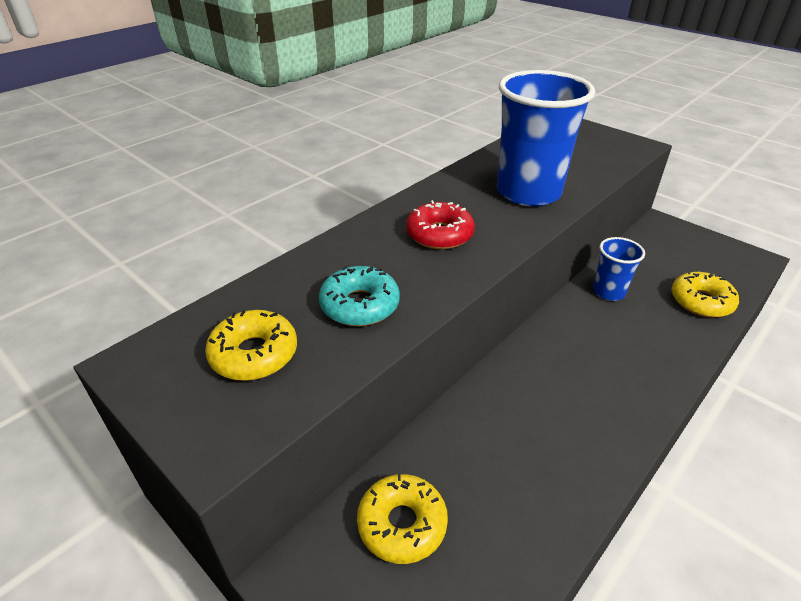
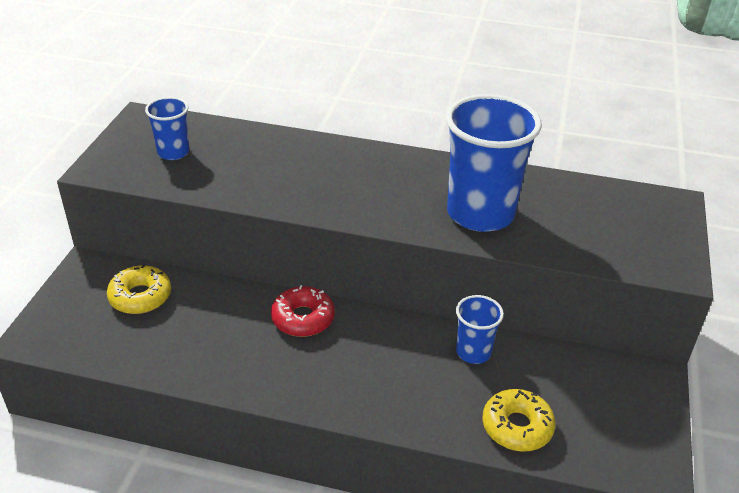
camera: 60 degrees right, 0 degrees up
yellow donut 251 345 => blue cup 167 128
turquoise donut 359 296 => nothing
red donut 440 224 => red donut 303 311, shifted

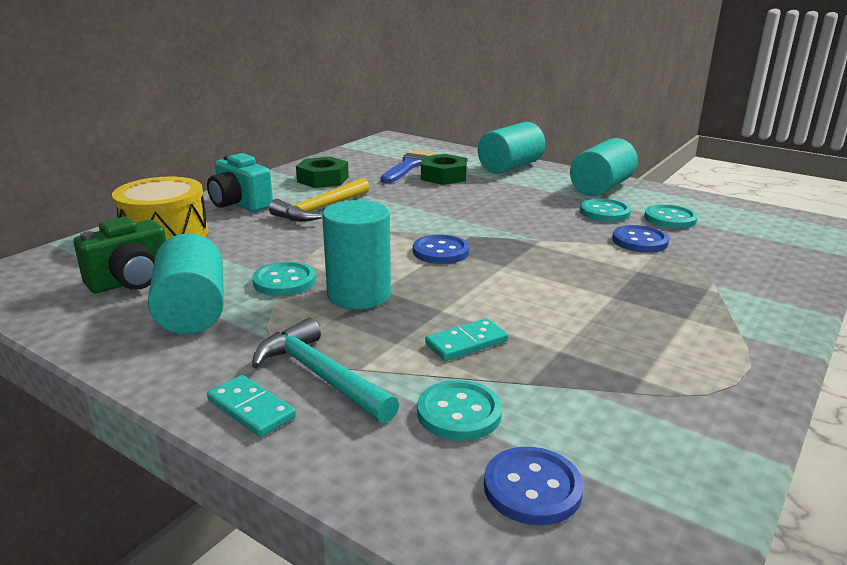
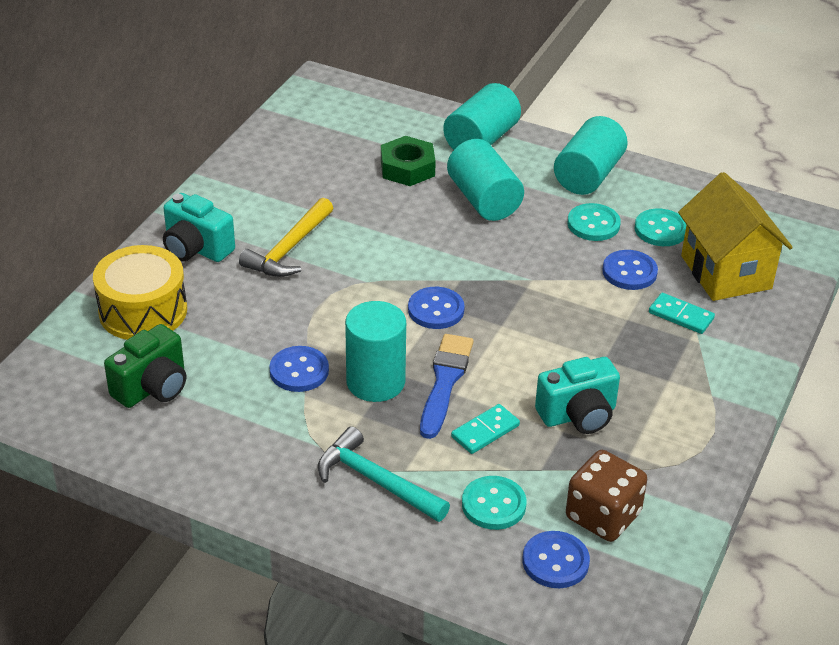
camera: 10 degrees left, 15 degrees up
turquoise cylinder 186 283 => turquoise cylinder 485 180, shifted
turquoise domino 251 406 => turquoise domino 682 313, shifted
turquoise button 284 279 => blue button 299 369
green nut 322 172 => nothing
blue brush 408 166 => blue brush 447 386, shifted
nothing => turquoise camera 577 395
nothing => brown dice 606 496
nothing => yellow house 735 236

■ What you will do ■
Copy only the stretch running from the line containing "nothing => turquoise camera 577 395" to the final line of the entries, both ends included, exactly as it stands.

■ Exercise answer ■
nothing => turquoise camera 577 395
nothing => brown dice 606 496
nothing => yellow house 735 236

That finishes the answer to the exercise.